= EXERCISE PROMPT =
Please return the listing exactly as written, but without its pictures.

Segment Start: DATA EXTRACT

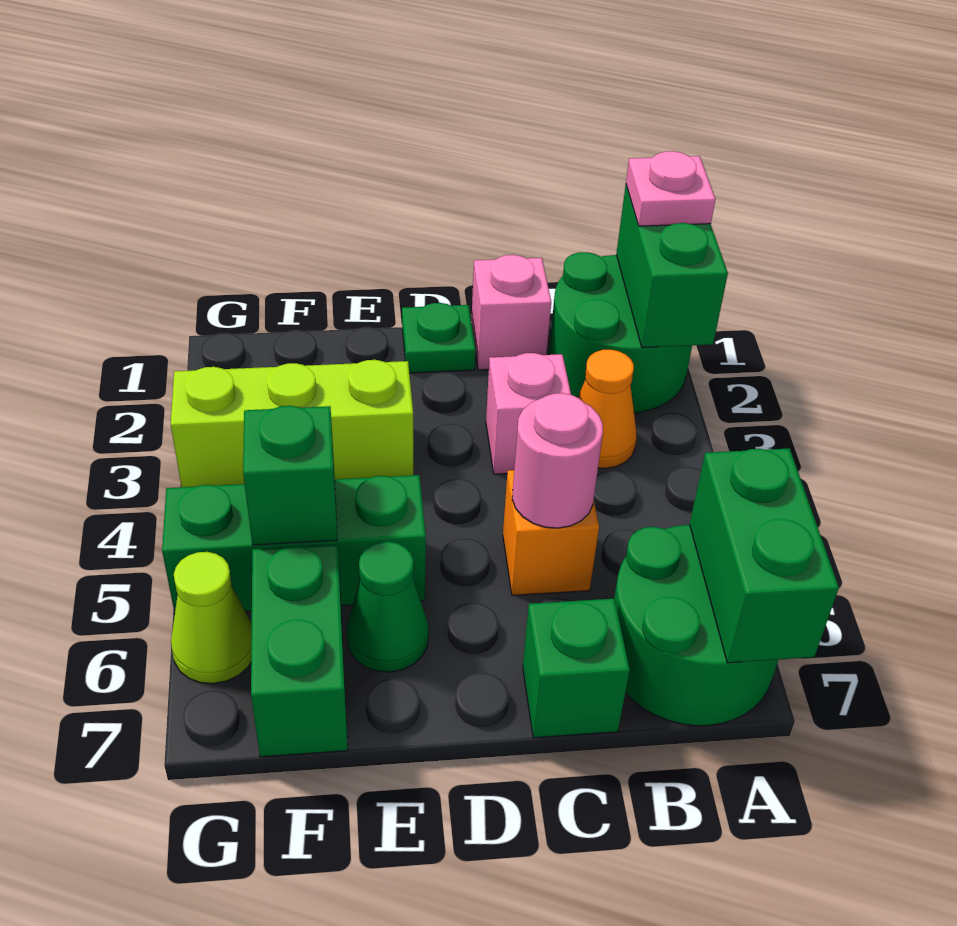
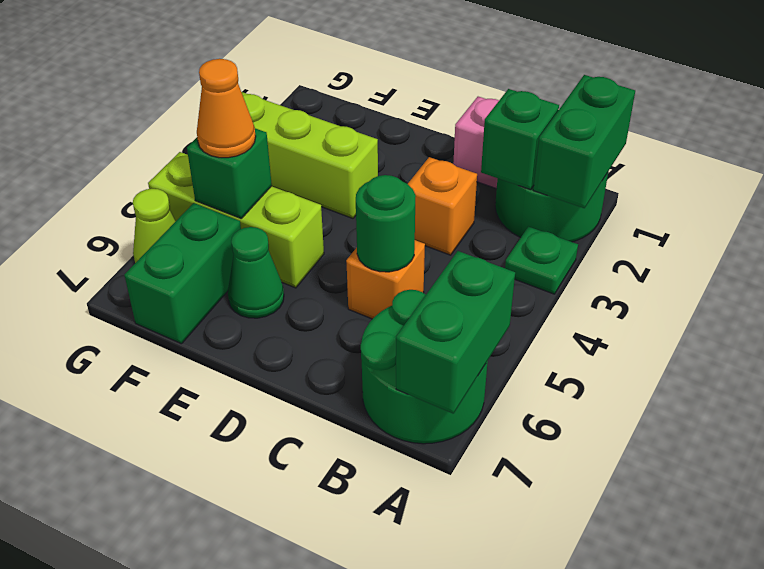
pink plate A1 level 3 -> none
orange cone B3 level 1 -> orange cone F5 level 3
pink brick C3 level 1 -> orange brick C3 level 1
pink round brick C5 level 2 -> green round brick C5 level 2
green brick C7 level 1 -> green brick B2 level 2
green plate D1 level 1 -> green plate A3 level 1
green brick E5:G5 level 1 -> lime brick E5:G5 level 1

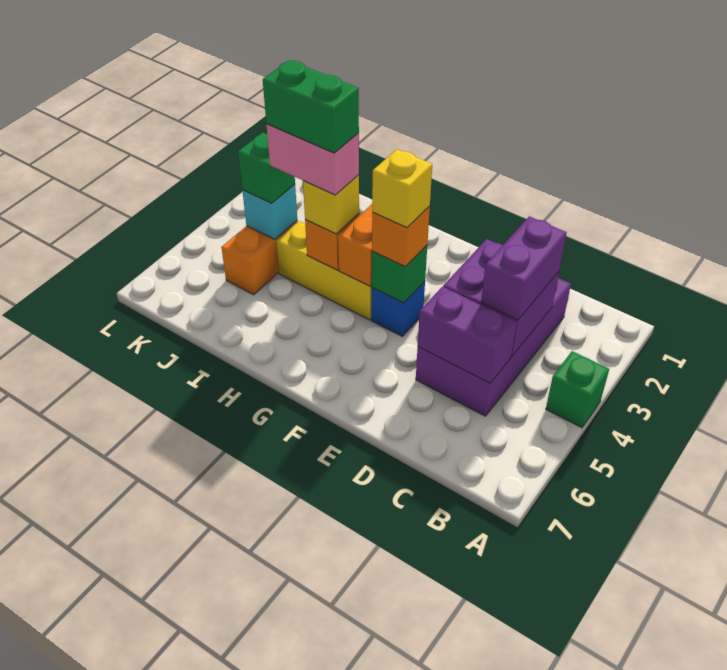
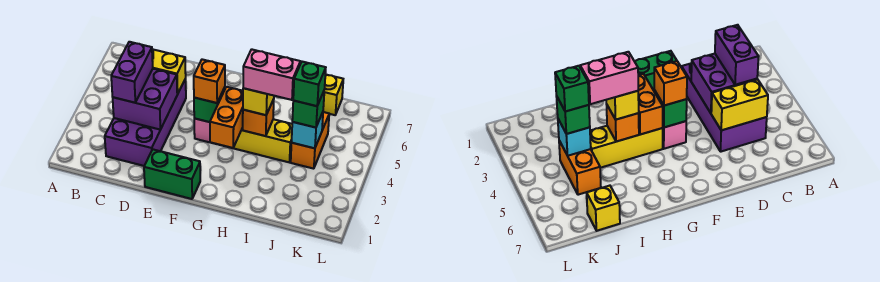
green brick A4 level 1 -> green brick J4 level 4
purple brick C5:D5 level 2 -> yellow brick C5:D5 level 2
blue brick F4 level 1 -> pink brick F4 level 1
yellow brick F4 level 4 -> yellow brick J7 level 1
green brick H4:I4 level 5 -> green brick E1:F1 level 1

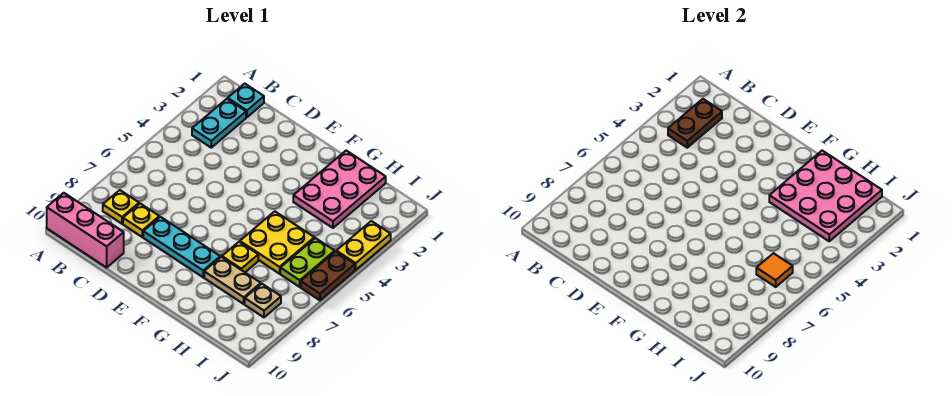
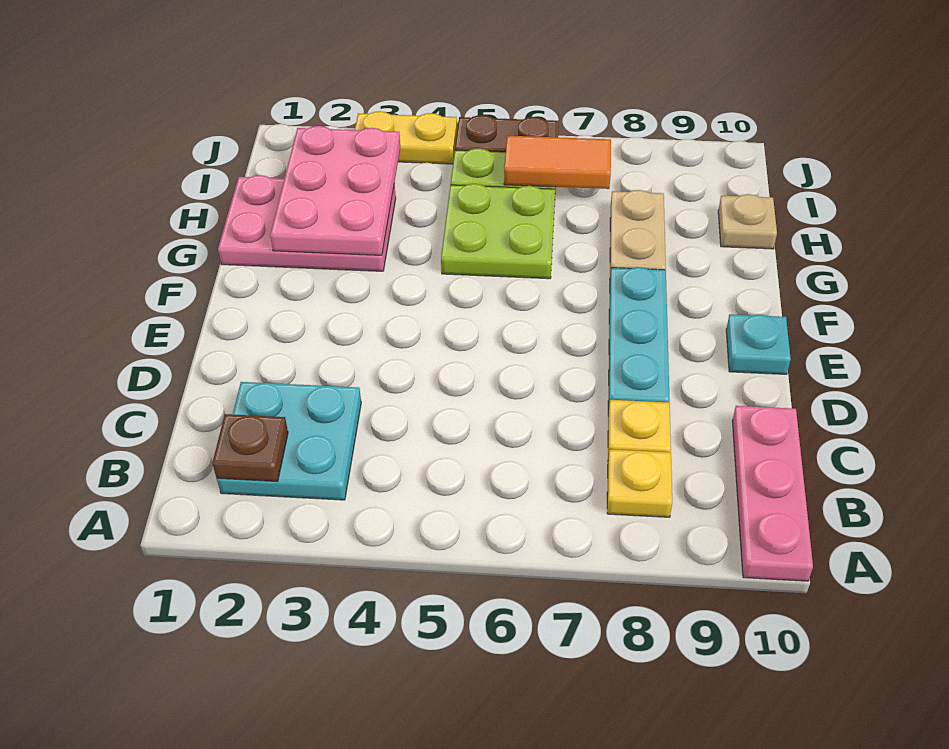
pink brick A10:C10 level 1 -> pink plate A10:C10 level 1
cyan plate B1 level 1 -> cyan plate E10 level 1
cyan plate B2:B3 level 1 -> cyan plate B2:C3 level 1
brown plate B2:B3 level 2 -> brown plate B2 level 2
pink plate G1:I3 level 2 -> pink plate G2:I3 level 2
yellow plate G5:H6 level 1 -> lime plate G5:H6 level 1
yellow plate G7 level 1 -> none
orange tile I6 level 2 -> orange tile I6:I7 level 2
tan plate I8 level 1 -> tan plate H10 level 1

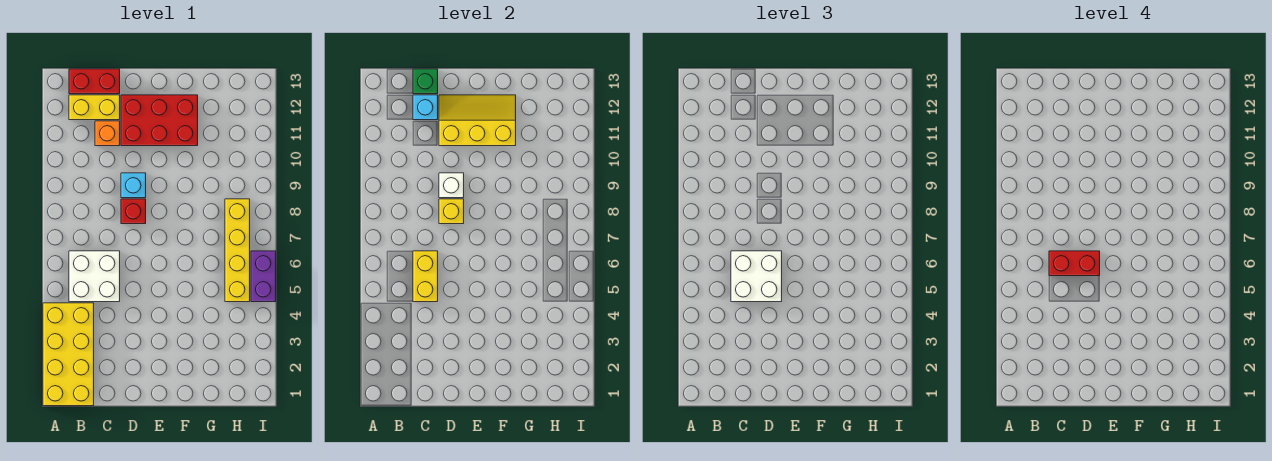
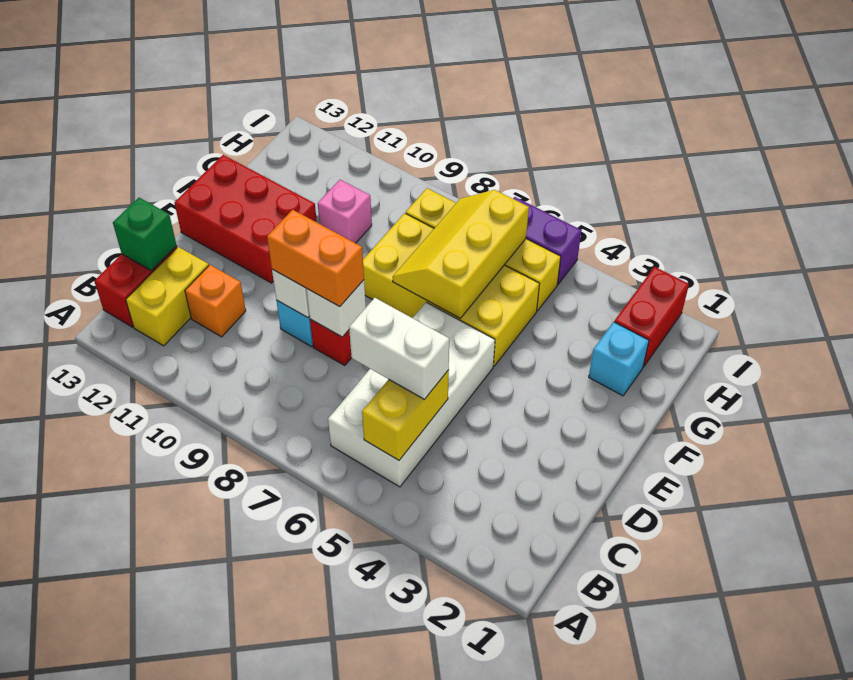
yellow brick A1:B4 level 1 -> yellow brick F5:G8 level 1
white brick B5:C6 level 1 -> white brick B5:E6 level 1
yellow brick C5:C6 level 2 -> yellow brick B5:C5 level 2
white brick C5:D6 level 3 -> white brick C5:C6 level 3
red brick C6:D6 level 4 -> red brick H2:I2 level 1
cyan brick C12 level 2 -> cyan brick G2 level 1
yellow brick D8 level 2 -> white brick D8 level 2
none -> orange brick D8:D9 level 3
red brick D11:F12 level 1 -> red brick E11:F13 level 1
yellow slope D11:F12 level 2 top 11 -> yellow slope F6:H7 level 2 top 6
none -> pink brick G10 level 1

Segment End: DATA EXTRACT

= REPLY TO THE EXERCISE =
pink plate A1 level 3 -> none
orange cone B3 level 1 -> orange cone F5 level 3
pink brick C3 level 1 -> orange brick C3 level 1
pink round brick C5 level 2 -> green round brick C5 level 2
green brick C7 level 1 -> green brick B2 level 2
green plate D1 level 1 -> green plate A3 level 1
green brick E5:G5 level 1 -> lime brick E5:G5 level 1

green brick A4 level 1 -> green brick J4 level 4
purple brick C5:D5 level 2 -> yellow brick C5:D5 level 2
blue brick F4 level 1 -> pink brick F4 level 1
yellow brick F4 level 4 -> yellow brick J7 level 1
green brick H4:I4 level 5 -> green brick E1:F1 level 1

pink brick A10:C10 level 1 -> pink plate A10:C10 level 1
cyan plate B1 level 1 -> cyan plate E10 level 1
cyan plate B2:B3 level 1 -> cyan plate B2:C3 level 1
brown plate B2:B3 level 2 -> brown plate B2 level 2
pink plate G1:I3 level 2 -> pink plate G2:I3 level 2
yellow plate G5:H6 level 1 -> lime plate G5:H6 level 1
yellow plate G7 level 1 -> none
orange tile I6 level 2 -> orange tile I6:I7 level 2
tan plate I8 level 1 -> tan plate H10 level 1

yellow brick A1:B4 level 1 -> yellow brick F5:G8 level 1
white brick B5:C6 level 1 -> white brick B5:E6 level 1
yellow brick C5:C6 level 2 -> yellow brick B5:C5 level 2
white brick C5:D6 level 3 -> white brick C5:C6 level 3
red brick C6:D6 level 4 -> red brick H2:I2 level 1
cyan brick C12 level 2 -> cyan brick G2 level 1
yellow brick D8 level 2 -> white brick D8 level 2
none -> orange brick D8:D9 level 3
red brick D11:F12 level 1 -> red brick E11:F13 level 1
yellow slope D11:F12 level 2 top 11 -> yellow slope F6:H7 level 2 top 6
none -> pink brick G10 level 1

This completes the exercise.